> [Problem requirements] With pictures left out, please repeat word for word the lines from the one containing "(506, 524) = (704, 650): none" through the end of the records.

> [Input data]
▬▬▬

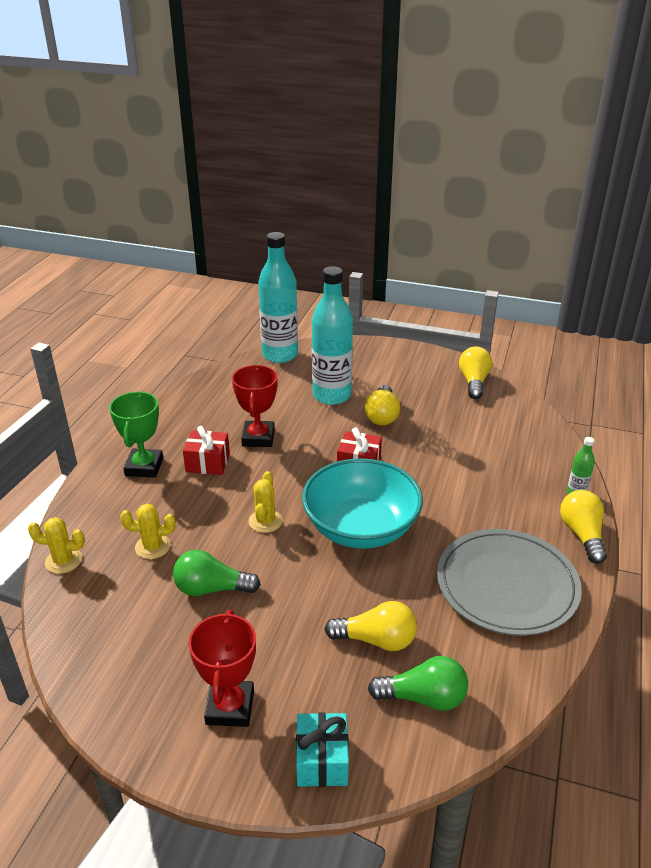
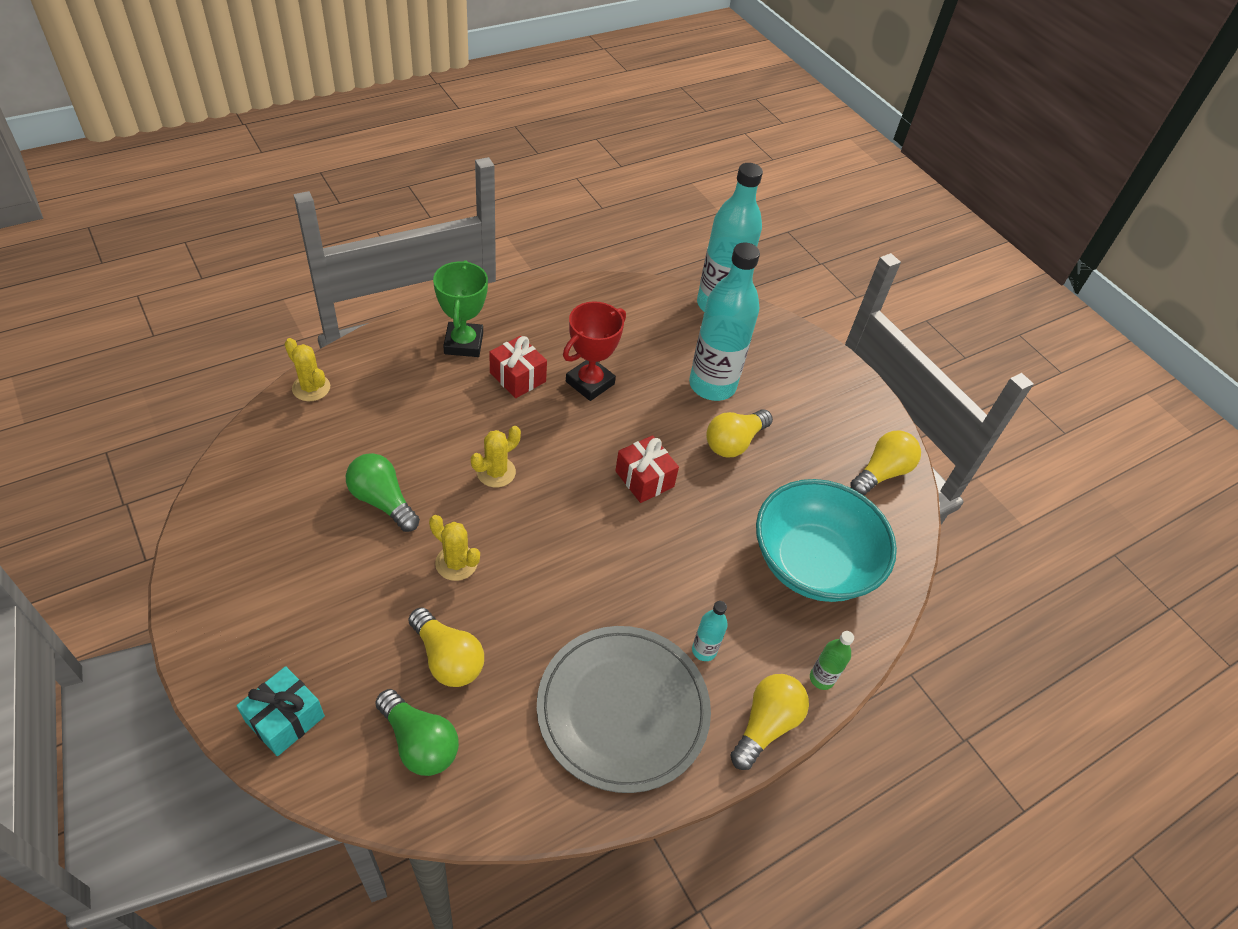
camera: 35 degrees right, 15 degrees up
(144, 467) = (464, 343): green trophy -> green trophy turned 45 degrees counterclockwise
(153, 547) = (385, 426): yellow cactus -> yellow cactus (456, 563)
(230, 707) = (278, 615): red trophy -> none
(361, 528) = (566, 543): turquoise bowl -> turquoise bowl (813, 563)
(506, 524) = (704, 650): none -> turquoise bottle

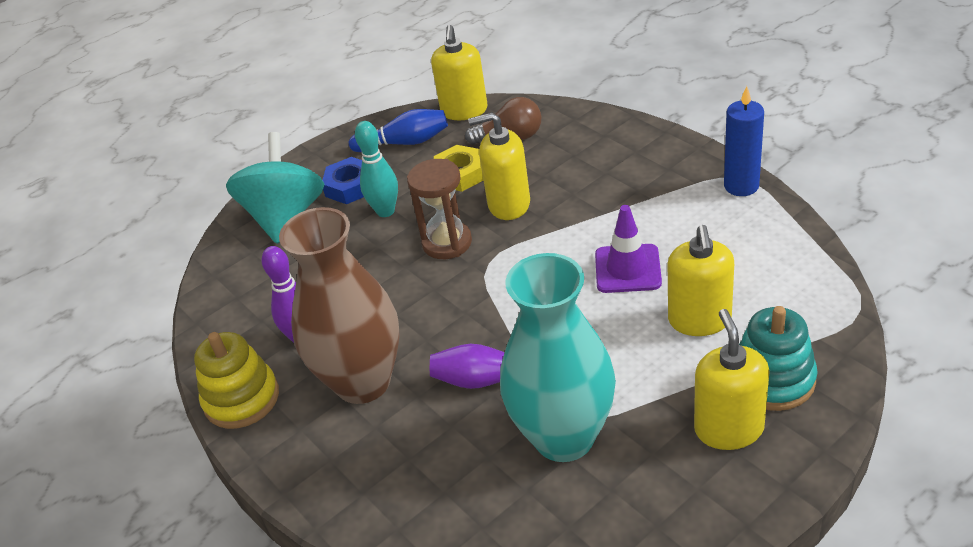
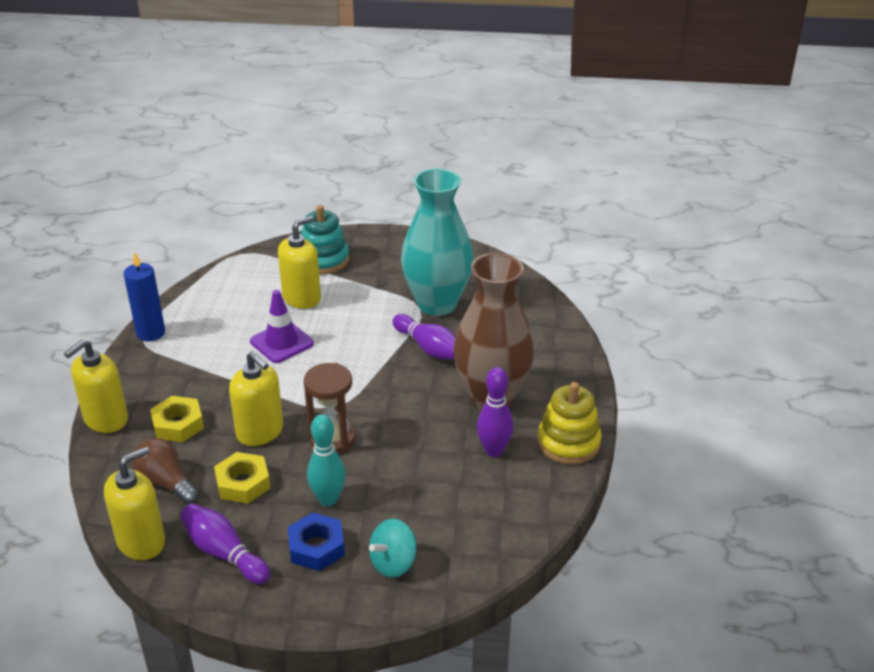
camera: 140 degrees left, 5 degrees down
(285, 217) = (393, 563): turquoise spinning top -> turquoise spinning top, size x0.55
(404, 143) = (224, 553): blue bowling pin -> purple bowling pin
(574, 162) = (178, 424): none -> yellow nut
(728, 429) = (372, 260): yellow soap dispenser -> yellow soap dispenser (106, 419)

▬▬▬

> [Solved exercise]
(506, 524) = (704, 650): none -> turquoise bottle

camera: 140 degrees left, 5 degrees down
(285, 217) = (393, 563): turquoise spinning top -> turquoise spinning top, size x0.55
(404, 143) = (224, 553): blue bowling pin -> purple bowling pin
(574, 162) = (178, 424): none -> yellow nut
(728, 429) = (372, 260): yellow soap dispenser -> yellow soap dispenser (106, 419)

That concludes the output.